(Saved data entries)
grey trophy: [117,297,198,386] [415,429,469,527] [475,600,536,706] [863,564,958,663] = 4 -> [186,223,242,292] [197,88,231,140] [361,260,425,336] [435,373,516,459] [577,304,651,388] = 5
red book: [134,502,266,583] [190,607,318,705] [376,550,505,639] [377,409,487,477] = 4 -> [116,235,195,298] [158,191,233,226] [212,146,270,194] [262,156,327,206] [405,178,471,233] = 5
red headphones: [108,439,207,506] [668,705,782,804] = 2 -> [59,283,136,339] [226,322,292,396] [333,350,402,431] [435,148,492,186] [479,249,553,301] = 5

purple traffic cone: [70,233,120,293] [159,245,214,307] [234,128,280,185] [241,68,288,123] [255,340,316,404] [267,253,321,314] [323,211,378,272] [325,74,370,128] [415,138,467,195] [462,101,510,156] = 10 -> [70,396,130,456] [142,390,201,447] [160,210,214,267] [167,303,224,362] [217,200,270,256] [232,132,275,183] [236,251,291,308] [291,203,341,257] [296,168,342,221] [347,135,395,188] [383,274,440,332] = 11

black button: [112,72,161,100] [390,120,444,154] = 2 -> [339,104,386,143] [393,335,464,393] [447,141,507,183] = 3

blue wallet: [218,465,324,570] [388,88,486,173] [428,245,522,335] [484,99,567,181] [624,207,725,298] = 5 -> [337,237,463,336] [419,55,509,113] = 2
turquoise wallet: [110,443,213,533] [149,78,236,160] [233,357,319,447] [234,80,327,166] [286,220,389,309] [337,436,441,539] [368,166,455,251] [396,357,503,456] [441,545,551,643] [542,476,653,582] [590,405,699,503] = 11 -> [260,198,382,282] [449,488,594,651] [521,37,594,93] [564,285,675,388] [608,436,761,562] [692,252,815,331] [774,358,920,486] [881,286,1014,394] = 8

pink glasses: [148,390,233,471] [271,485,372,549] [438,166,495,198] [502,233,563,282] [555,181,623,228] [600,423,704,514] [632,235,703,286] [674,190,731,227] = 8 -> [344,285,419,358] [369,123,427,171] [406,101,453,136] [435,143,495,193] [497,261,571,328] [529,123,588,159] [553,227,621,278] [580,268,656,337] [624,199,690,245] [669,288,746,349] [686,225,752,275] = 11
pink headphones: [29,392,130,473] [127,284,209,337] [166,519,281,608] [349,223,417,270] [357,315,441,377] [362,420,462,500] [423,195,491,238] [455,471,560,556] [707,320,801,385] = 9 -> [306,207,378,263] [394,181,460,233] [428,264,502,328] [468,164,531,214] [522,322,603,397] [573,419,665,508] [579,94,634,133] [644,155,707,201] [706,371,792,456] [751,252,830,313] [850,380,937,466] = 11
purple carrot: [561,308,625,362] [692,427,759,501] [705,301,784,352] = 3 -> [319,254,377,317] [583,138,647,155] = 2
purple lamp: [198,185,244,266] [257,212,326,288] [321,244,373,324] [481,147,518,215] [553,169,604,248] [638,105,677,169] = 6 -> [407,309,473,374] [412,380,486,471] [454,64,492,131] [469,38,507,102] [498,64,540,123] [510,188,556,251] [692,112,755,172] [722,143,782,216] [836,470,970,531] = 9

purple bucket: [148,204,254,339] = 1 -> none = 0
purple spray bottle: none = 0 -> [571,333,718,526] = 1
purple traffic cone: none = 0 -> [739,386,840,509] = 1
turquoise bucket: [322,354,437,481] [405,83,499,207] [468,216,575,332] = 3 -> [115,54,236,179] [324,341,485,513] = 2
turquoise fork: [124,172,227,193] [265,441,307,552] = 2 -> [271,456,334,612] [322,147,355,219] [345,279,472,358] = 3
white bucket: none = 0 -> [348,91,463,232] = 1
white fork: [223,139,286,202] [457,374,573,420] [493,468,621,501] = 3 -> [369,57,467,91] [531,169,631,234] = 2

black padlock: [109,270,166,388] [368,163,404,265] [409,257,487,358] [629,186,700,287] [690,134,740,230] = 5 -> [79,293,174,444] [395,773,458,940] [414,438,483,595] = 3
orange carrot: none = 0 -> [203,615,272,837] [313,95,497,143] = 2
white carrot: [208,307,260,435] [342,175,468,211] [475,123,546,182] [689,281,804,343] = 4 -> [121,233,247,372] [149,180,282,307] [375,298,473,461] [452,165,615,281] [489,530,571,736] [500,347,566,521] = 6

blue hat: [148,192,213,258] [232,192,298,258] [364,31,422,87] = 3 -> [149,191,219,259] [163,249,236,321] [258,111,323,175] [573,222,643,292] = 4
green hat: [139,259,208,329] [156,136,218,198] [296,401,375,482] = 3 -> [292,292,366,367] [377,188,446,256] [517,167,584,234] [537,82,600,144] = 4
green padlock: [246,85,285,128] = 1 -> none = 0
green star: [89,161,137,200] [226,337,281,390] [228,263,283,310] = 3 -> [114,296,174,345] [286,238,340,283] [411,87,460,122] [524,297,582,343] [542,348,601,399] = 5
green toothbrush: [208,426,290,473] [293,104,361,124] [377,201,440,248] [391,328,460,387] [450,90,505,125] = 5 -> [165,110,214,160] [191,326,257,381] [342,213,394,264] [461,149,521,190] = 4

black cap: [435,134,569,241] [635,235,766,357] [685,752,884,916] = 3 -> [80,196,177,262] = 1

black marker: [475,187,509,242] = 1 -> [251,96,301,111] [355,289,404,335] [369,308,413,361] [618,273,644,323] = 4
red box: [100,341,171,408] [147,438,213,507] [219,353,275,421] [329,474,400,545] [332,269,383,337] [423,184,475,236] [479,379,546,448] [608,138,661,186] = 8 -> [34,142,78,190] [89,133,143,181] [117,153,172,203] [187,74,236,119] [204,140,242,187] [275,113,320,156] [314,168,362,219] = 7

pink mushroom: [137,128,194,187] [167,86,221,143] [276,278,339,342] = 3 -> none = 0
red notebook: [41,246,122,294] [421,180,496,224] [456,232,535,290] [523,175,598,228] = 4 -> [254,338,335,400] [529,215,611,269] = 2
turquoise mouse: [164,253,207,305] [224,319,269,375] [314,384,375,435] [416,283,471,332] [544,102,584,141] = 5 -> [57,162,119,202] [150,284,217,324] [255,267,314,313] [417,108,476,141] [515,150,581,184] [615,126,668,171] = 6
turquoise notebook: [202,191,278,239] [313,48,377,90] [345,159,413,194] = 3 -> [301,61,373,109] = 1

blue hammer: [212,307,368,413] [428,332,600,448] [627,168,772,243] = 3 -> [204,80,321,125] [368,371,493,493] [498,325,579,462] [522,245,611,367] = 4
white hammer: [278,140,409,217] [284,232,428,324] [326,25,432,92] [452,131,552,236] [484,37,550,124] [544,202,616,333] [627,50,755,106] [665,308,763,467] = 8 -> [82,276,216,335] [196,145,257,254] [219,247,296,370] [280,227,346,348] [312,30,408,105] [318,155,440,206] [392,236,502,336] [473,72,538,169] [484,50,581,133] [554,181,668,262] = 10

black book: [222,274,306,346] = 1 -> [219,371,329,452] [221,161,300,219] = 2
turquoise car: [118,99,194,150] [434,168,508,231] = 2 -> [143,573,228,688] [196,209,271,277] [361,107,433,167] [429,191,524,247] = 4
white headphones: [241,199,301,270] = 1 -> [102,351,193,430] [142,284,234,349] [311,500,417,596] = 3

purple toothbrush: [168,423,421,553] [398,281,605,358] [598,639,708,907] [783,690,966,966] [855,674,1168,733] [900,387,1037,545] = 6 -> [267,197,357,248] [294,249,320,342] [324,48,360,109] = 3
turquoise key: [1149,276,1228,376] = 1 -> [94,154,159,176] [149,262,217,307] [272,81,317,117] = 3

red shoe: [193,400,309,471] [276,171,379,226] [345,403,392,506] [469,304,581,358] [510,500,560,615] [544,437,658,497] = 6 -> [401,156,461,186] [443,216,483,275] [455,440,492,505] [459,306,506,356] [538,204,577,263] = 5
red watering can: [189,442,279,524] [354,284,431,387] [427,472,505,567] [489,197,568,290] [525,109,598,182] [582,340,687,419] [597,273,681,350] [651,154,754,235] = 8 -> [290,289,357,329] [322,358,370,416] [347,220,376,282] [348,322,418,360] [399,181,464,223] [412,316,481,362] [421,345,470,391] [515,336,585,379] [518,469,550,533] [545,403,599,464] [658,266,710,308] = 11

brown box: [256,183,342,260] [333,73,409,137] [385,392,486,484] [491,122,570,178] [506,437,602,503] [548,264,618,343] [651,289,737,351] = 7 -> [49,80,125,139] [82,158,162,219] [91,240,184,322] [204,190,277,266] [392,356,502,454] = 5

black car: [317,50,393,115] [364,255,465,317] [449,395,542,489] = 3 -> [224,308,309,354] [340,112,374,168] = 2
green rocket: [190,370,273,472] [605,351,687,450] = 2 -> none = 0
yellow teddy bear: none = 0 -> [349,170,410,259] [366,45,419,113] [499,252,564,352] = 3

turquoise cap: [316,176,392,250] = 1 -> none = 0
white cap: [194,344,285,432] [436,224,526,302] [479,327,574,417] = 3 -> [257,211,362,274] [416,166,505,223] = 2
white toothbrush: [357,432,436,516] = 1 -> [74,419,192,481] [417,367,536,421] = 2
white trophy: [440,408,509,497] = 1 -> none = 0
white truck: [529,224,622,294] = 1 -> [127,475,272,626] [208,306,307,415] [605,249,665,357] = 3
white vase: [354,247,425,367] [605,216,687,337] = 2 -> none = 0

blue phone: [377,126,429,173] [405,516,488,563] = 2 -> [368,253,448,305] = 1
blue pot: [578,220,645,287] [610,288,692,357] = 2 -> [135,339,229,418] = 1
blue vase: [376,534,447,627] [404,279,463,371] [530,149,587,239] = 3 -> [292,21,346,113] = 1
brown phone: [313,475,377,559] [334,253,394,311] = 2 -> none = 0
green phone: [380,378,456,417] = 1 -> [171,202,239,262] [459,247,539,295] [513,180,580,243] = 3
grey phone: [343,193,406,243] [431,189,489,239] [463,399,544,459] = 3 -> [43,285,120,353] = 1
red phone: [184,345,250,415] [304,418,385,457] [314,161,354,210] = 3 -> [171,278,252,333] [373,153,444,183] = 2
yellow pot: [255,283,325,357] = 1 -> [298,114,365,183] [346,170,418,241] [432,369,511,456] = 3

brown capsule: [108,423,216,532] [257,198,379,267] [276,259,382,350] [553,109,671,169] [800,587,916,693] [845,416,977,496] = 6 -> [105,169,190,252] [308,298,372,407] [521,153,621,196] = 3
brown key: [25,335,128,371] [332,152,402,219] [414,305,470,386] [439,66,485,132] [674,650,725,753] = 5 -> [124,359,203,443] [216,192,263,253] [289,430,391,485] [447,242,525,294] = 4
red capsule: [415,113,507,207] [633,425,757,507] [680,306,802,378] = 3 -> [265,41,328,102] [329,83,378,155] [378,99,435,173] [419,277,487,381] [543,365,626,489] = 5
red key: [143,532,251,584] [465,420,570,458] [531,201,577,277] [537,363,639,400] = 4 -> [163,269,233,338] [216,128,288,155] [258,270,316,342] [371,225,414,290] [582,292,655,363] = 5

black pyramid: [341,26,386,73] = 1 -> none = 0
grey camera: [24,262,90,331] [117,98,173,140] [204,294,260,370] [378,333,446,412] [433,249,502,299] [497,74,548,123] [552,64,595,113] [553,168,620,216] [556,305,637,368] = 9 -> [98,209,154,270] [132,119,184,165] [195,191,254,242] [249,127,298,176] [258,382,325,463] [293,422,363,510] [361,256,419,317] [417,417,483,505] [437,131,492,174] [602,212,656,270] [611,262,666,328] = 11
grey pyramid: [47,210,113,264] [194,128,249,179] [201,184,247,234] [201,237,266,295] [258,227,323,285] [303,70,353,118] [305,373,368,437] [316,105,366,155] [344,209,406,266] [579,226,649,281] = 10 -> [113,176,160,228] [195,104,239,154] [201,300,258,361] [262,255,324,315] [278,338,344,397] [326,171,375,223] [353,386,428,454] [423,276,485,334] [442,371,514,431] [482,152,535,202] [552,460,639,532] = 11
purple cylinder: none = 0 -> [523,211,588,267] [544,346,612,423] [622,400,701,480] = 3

The task => For the records above, give the number of lines that include the string "headphones", with nothing added.

Answer to the problem => 3